WHAT THE TASK ASKS
The listing below contains a span that opens with the line containing "(523, 141) = (434, 94): blue" and closes with the line containing "(690, 242) = (540, 235): orange". Return that span exactly.

ENTRIES SUPPLIED

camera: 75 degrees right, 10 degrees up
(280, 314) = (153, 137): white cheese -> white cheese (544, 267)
==
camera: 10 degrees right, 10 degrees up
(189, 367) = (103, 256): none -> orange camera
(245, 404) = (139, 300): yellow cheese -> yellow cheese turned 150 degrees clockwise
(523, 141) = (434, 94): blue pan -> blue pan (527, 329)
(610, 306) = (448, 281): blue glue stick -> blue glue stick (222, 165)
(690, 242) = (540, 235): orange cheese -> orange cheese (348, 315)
==
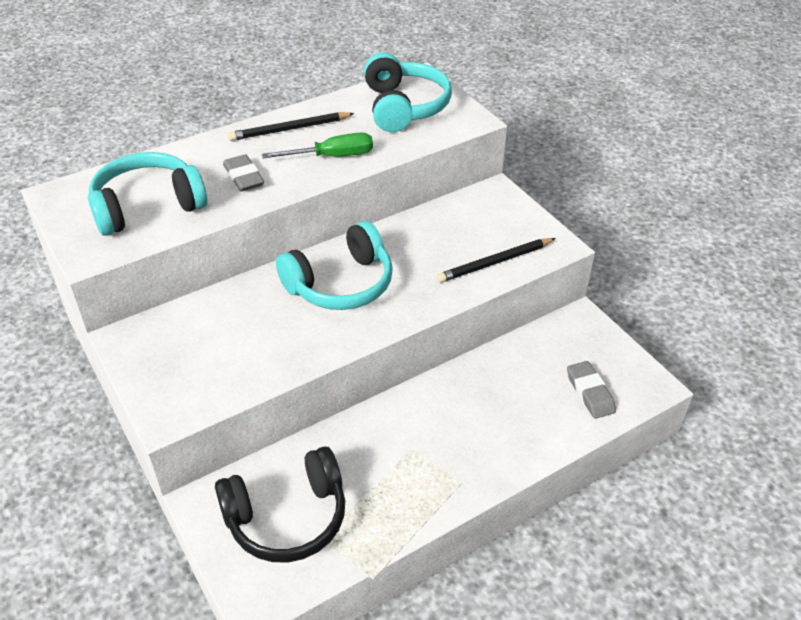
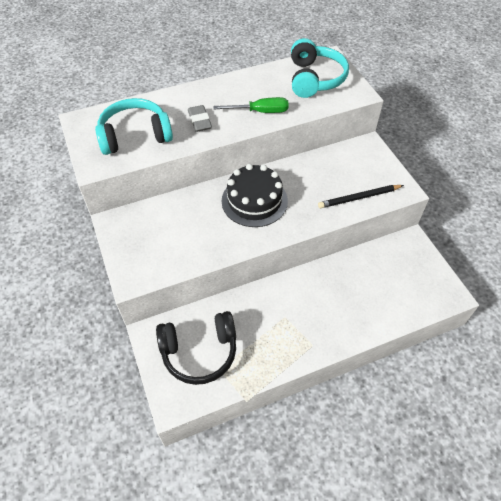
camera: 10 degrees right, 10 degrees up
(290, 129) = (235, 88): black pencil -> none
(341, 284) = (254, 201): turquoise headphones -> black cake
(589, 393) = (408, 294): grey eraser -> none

ANSWER SPACE
(523, 141) = (434, 94): blue pan -> blue pan (527, 329)
(610, 306) = (448, 281): blue glue stick -> blue glue stick (222, 165)
(690, 242) = (540, 235): orange cheese -> orange cheese (348, 315)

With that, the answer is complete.